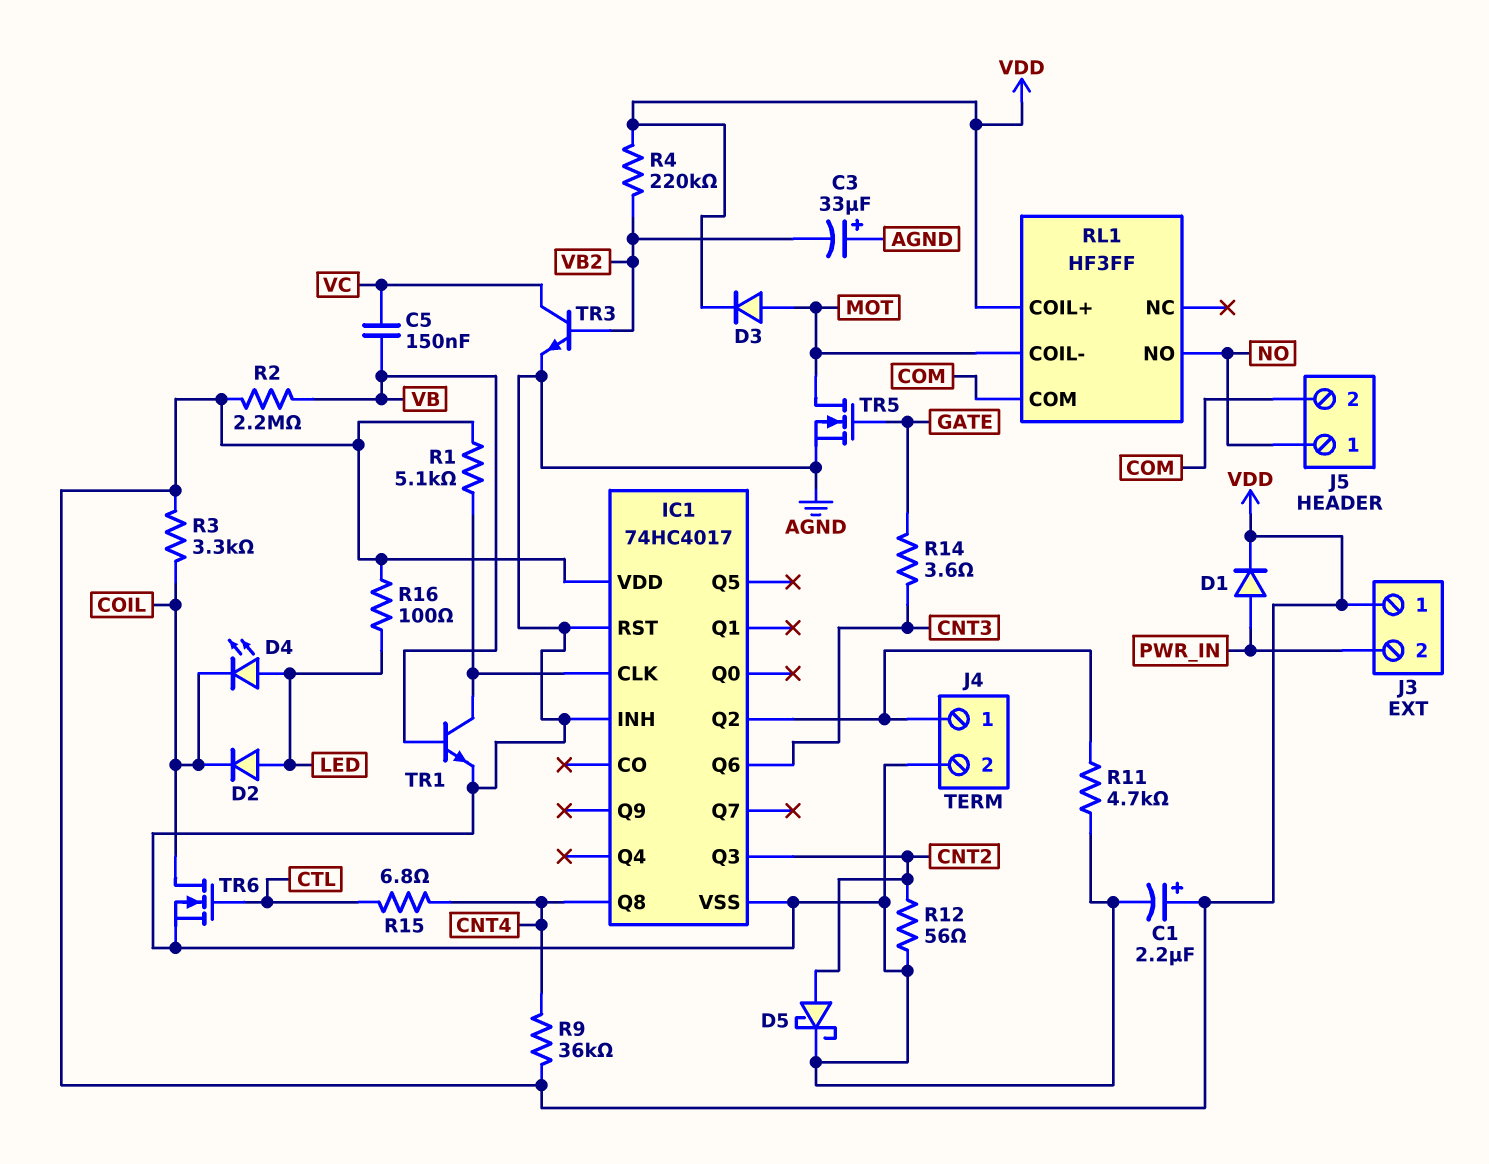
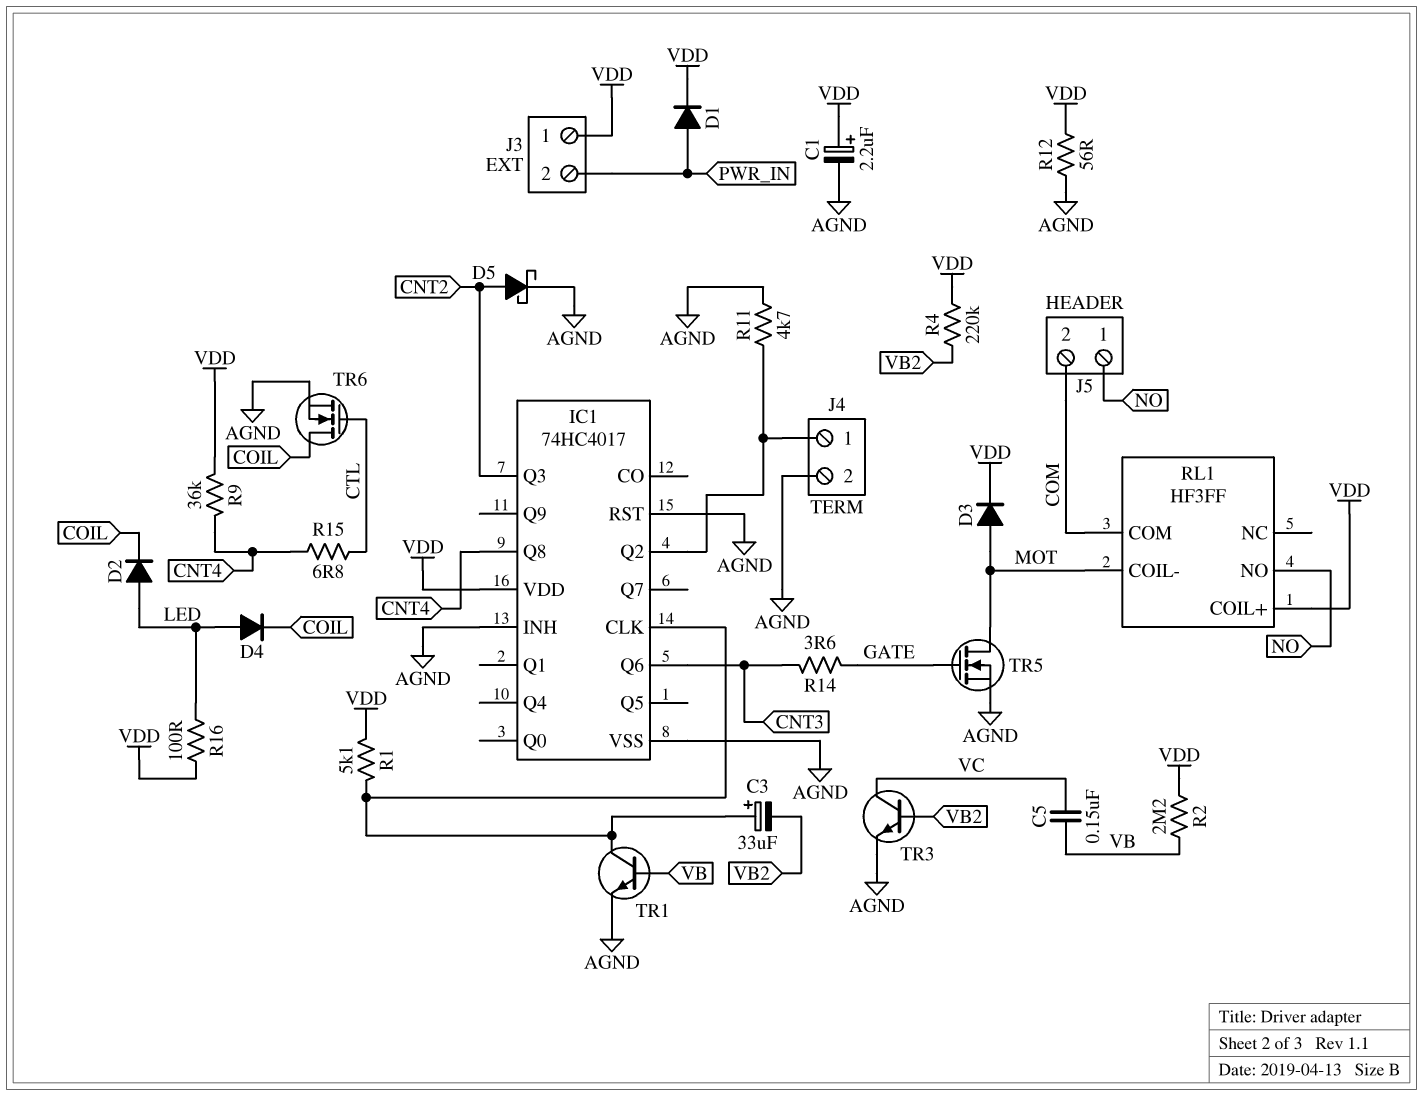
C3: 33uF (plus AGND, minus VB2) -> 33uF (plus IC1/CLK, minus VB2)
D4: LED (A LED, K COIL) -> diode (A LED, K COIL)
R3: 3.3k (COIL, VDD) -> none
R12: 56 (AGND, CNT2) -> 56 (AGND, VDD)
==
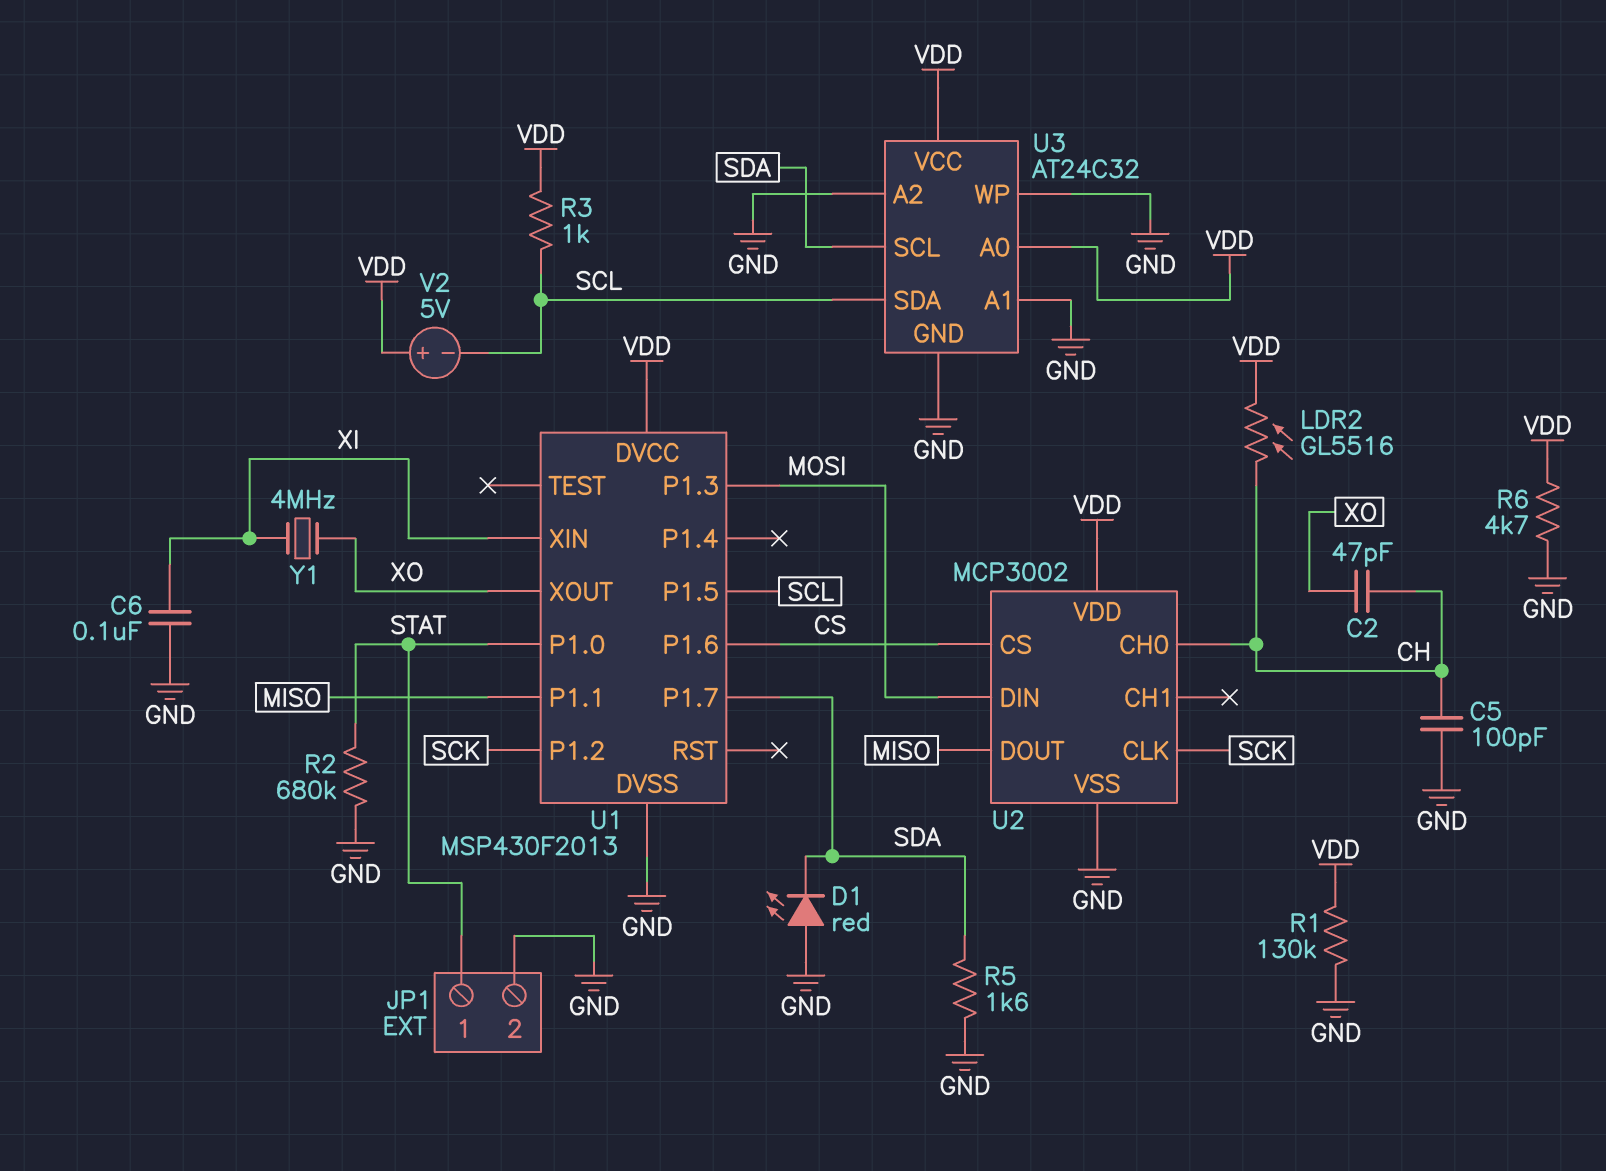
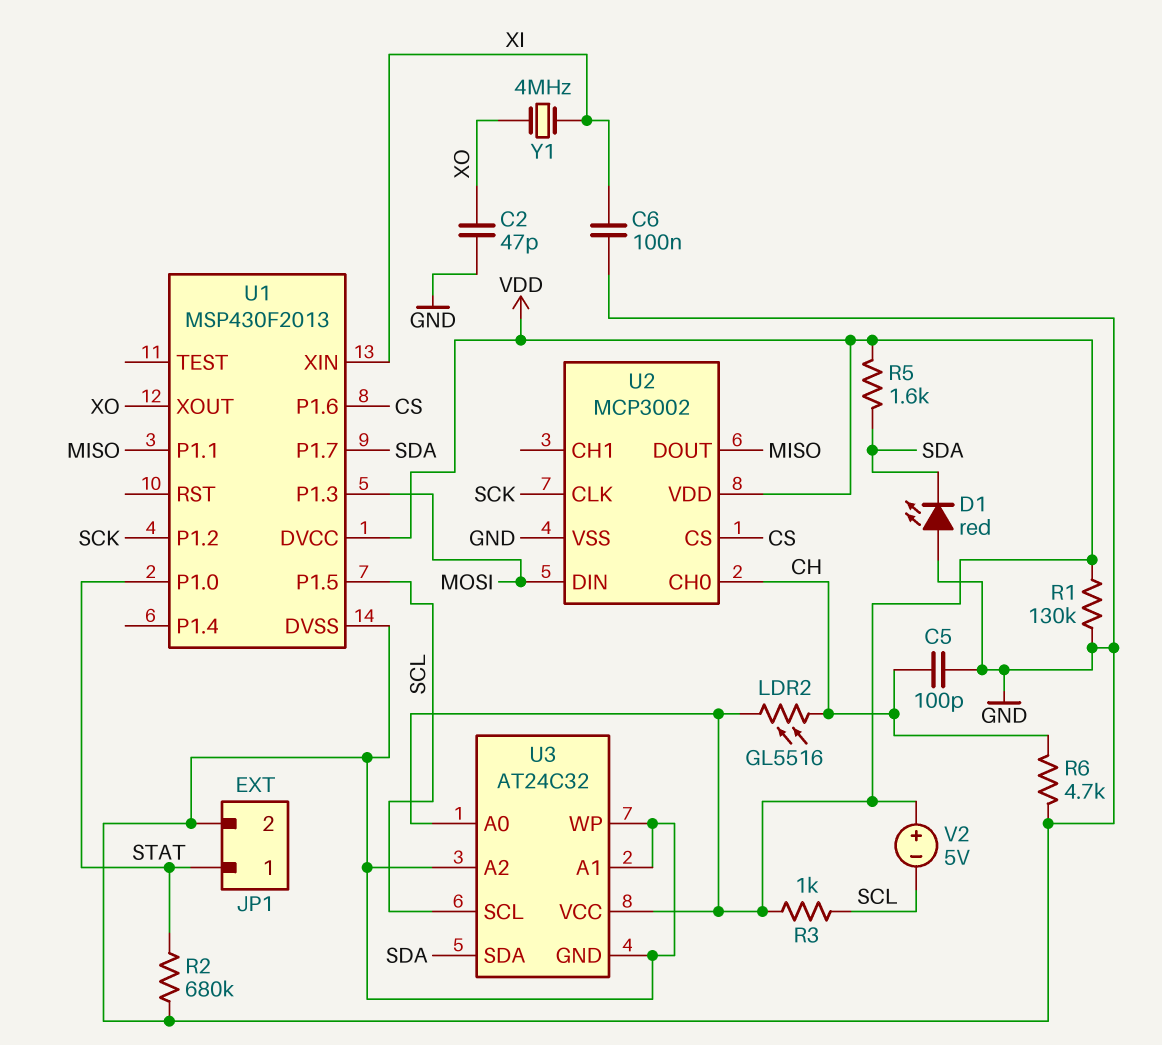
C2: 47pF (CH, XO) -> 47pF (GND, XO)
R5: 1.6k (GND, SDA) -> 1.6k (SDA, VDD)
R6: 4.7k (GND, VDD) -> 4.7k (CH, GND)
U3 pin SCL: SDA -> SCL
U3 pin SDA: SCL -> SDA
...
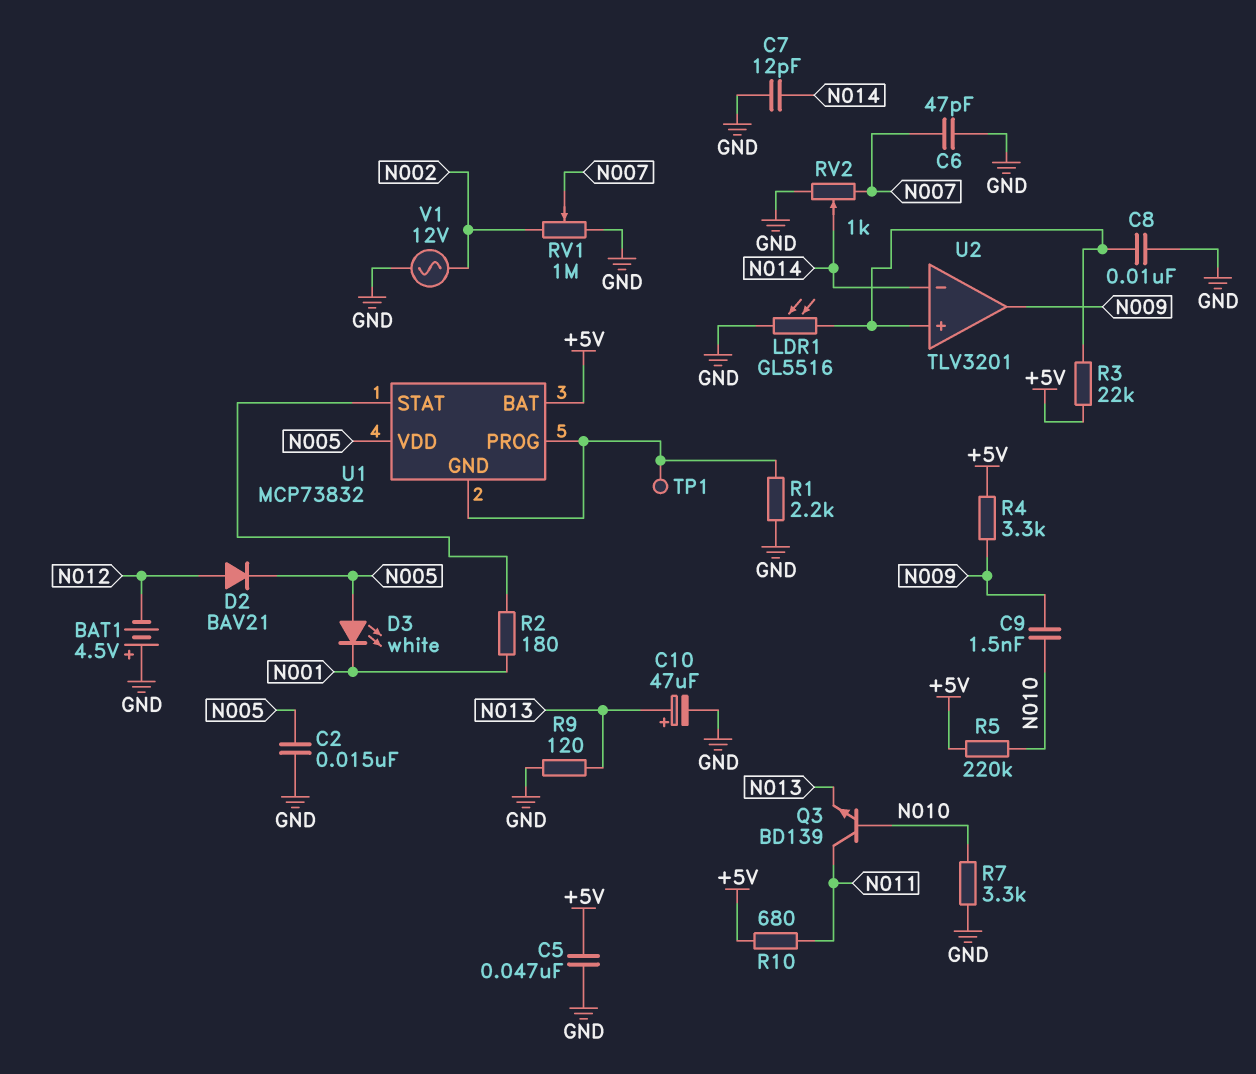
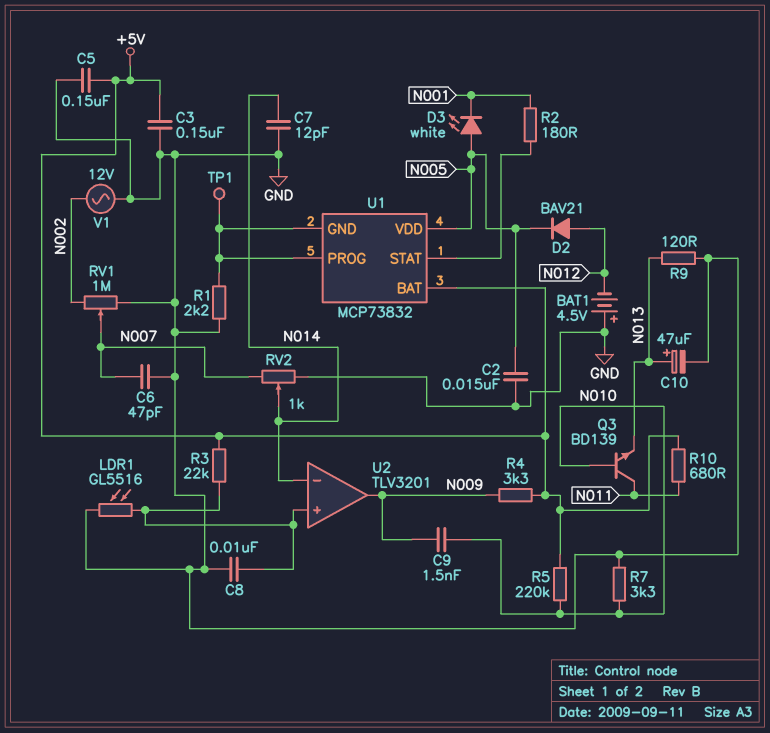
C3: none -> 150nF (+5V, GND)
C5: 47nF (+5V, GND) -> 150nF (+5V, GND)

What you are asked to do
Restate word for word the entries above from the line with "R6: 4.7k (GND, VDD) -> 4.7k (CH, GND)" through the line with "U3 pin SDA: SCL -> SDA", inclusive, leaving out everything else.

Written reply
R6: 4.7k (GND, VDD) -> 4.7k (CH, GND)
U3 pin SCL: SDA -> SCL
U3 pin SDA: SCL -> SDA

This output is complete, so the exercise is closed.